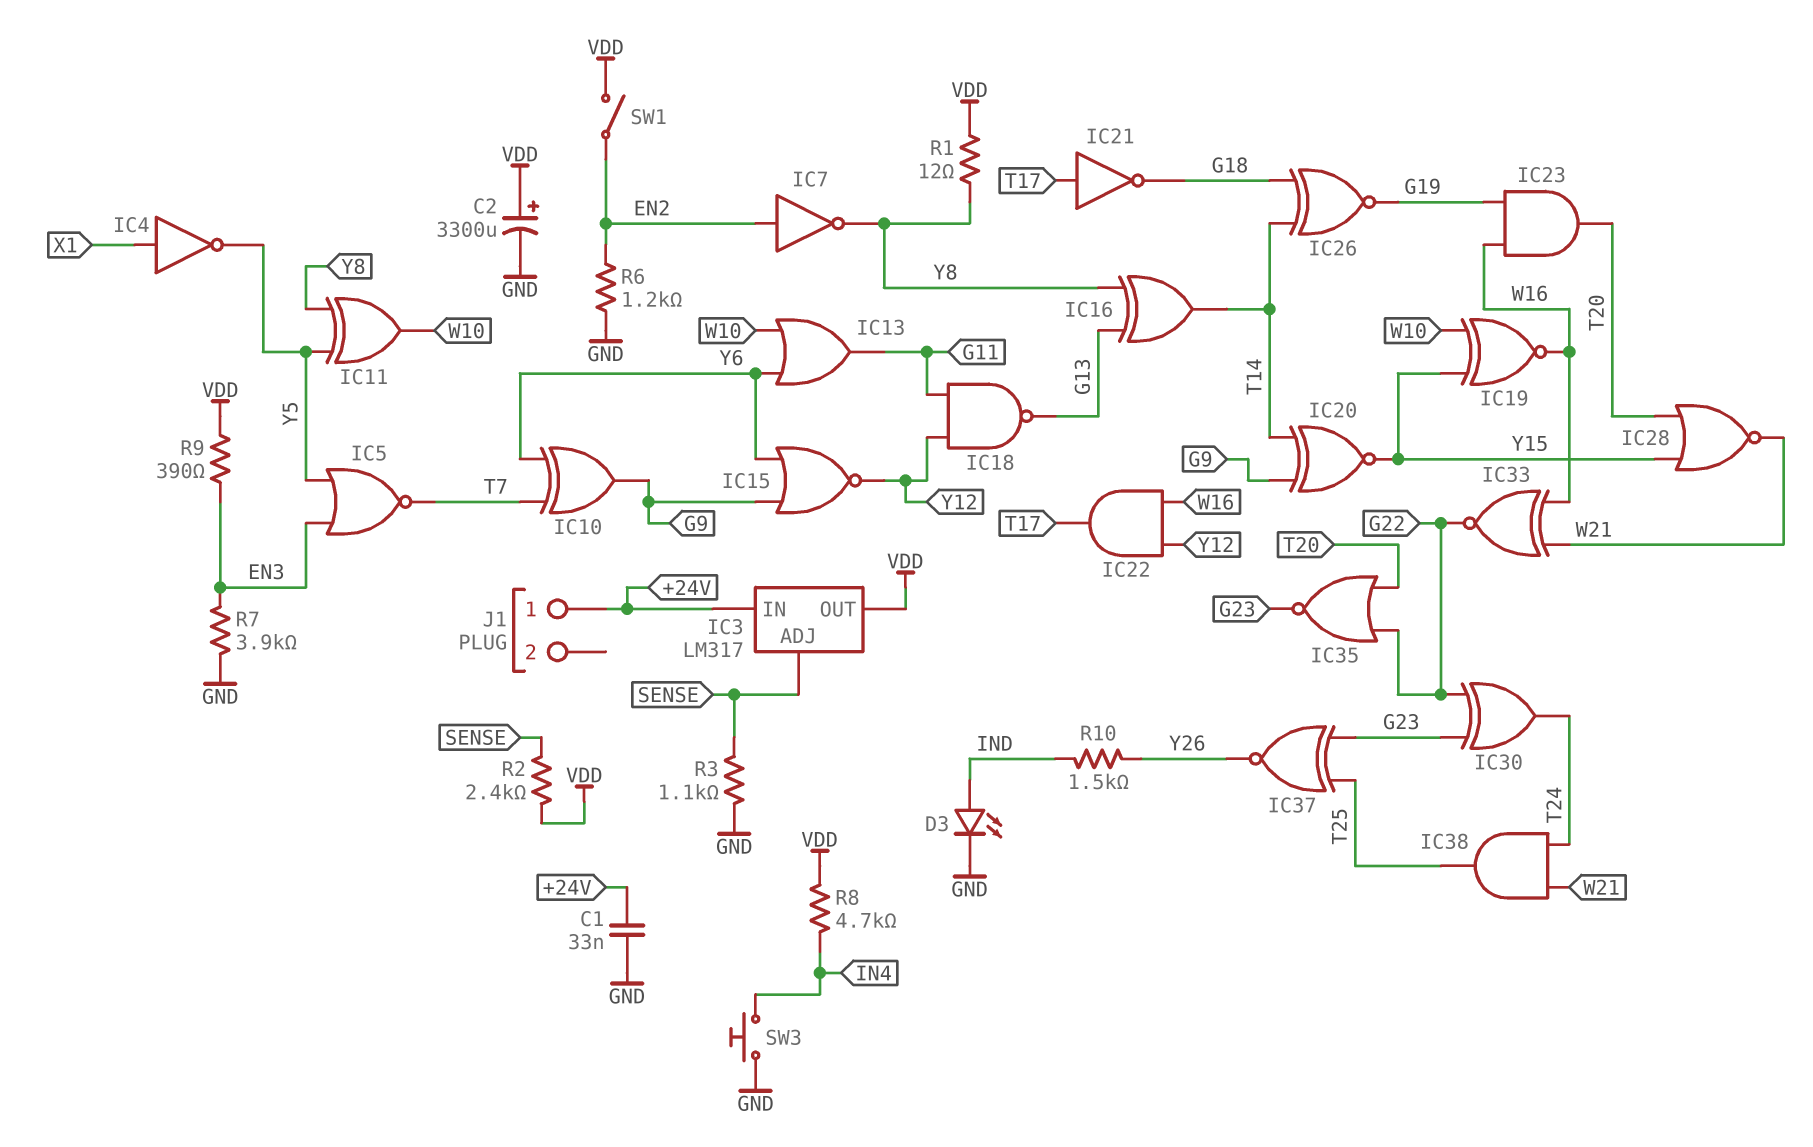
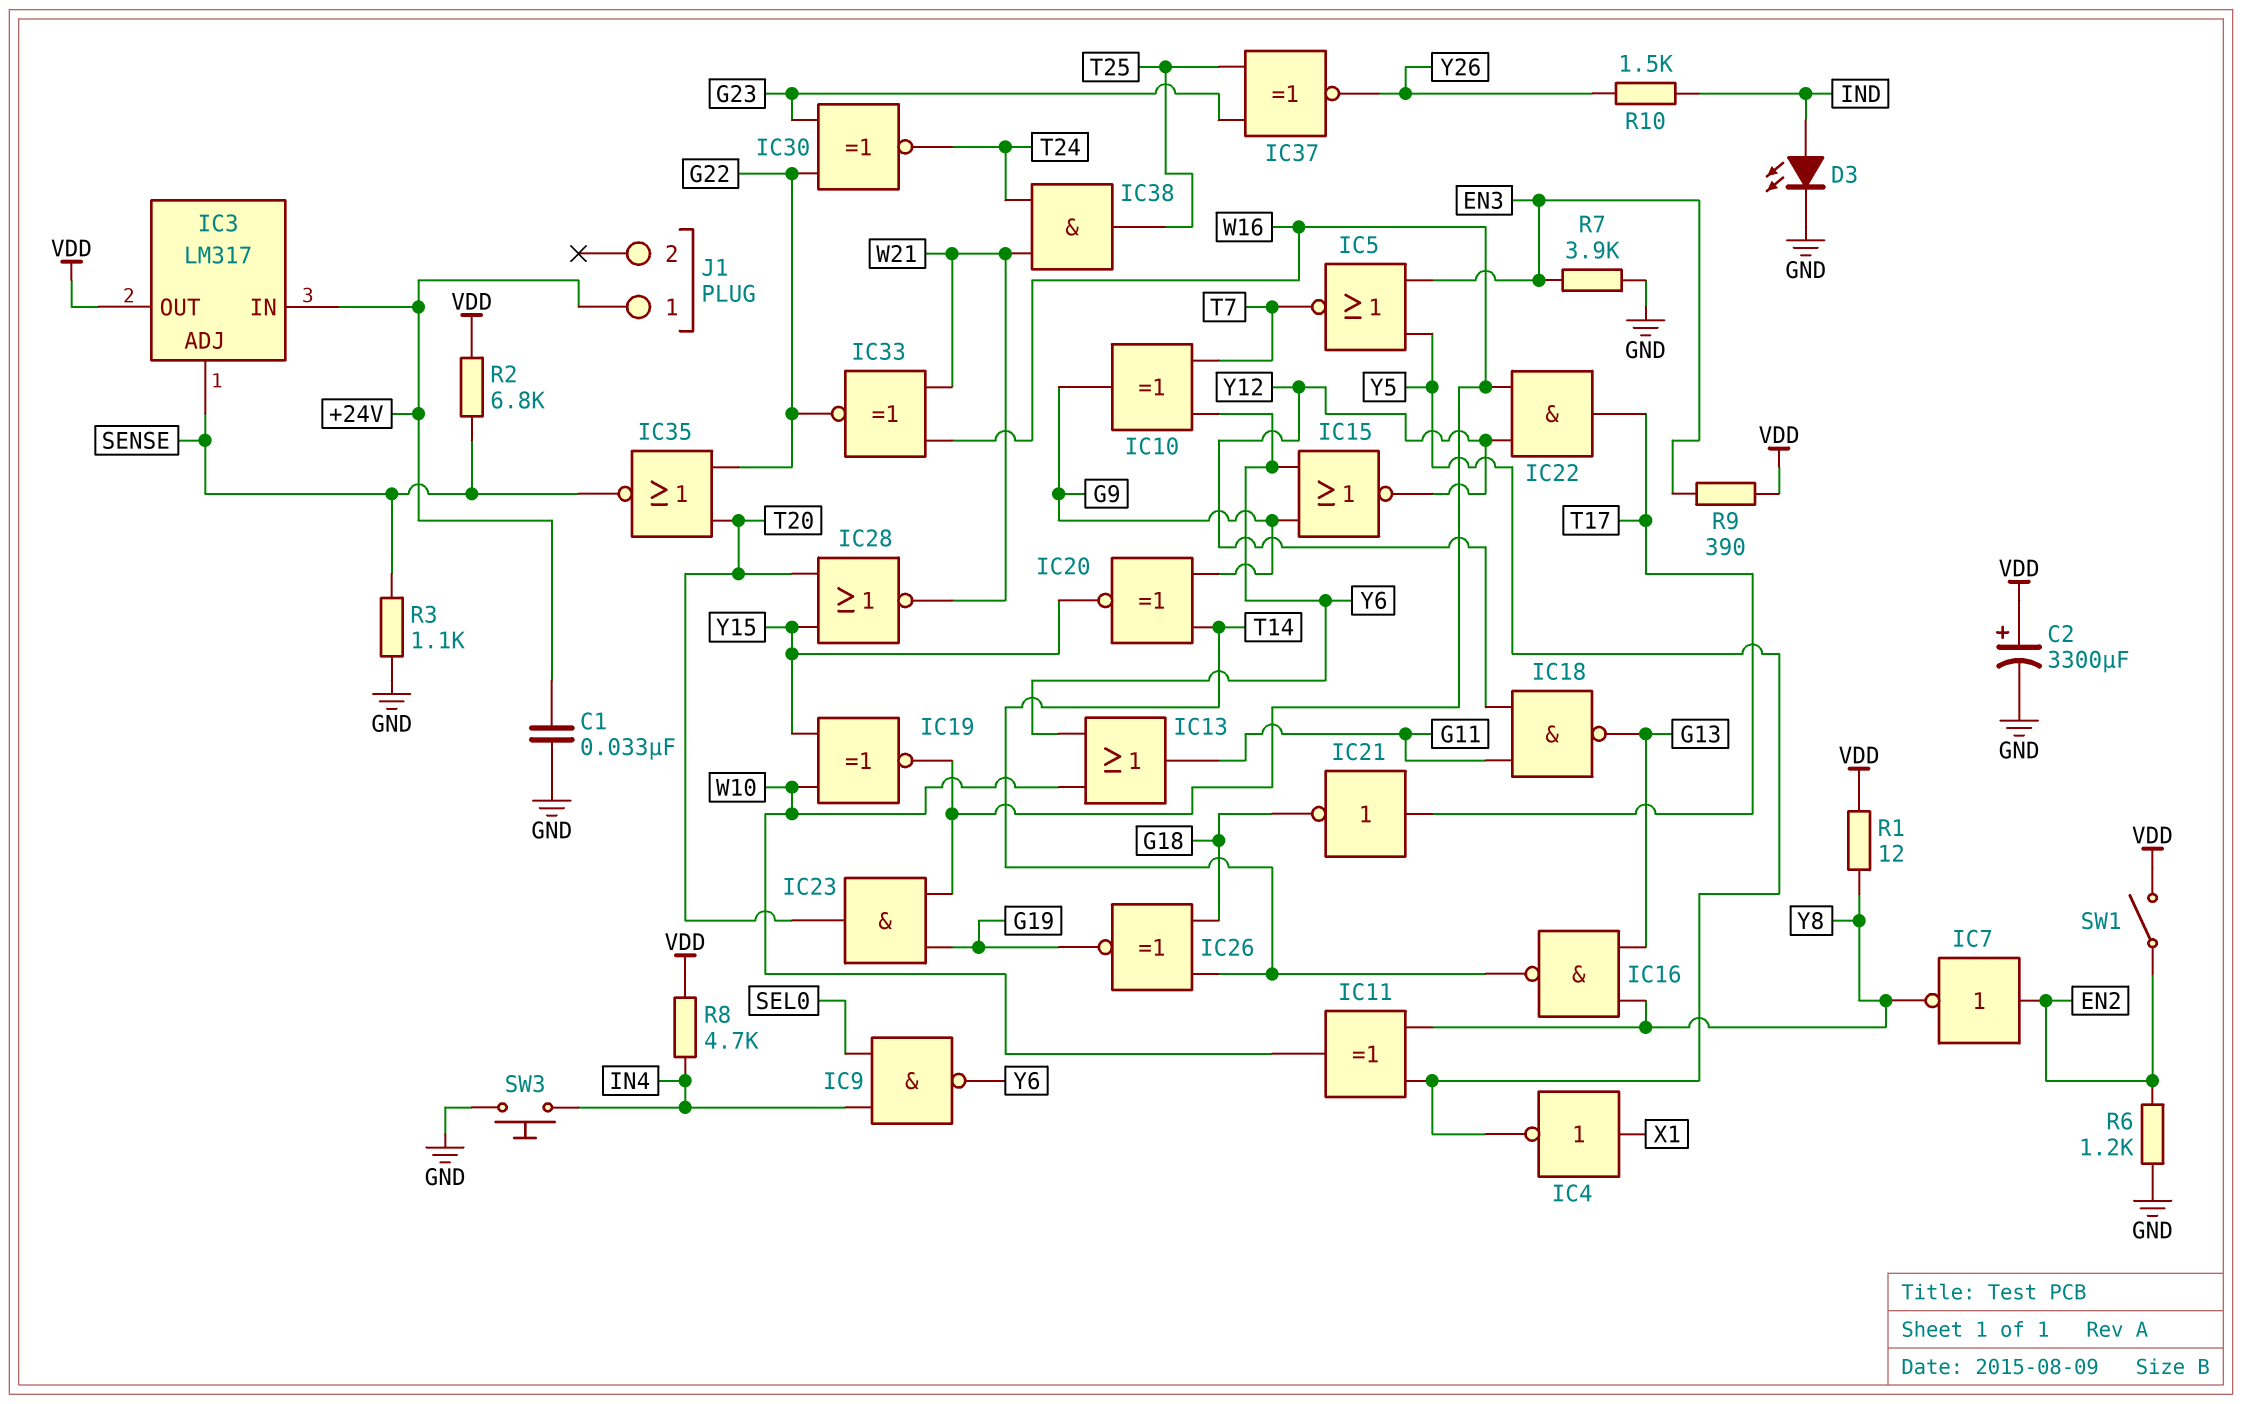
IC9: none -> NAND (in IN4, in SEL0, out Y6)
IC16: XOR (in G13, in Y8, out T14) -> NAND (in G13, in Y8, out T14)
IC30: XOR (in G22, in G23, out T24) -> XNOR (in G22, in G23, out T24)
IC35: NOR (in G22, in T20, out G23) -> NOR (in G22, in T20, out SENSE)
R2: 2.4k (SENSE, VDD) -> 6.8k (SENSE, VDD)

· · · · · · ·

_WORK TASK_: Take every line above carrying "SENSE" and return it.

_PROBLEM SOLUTION_:
IC35: NOR (in G22, in T20, out G23) -> NOR (in G22, in T20, out SENSE)
R2: 2.4k (SENSE, VDD) -> 6.8k (SENSE, VDD)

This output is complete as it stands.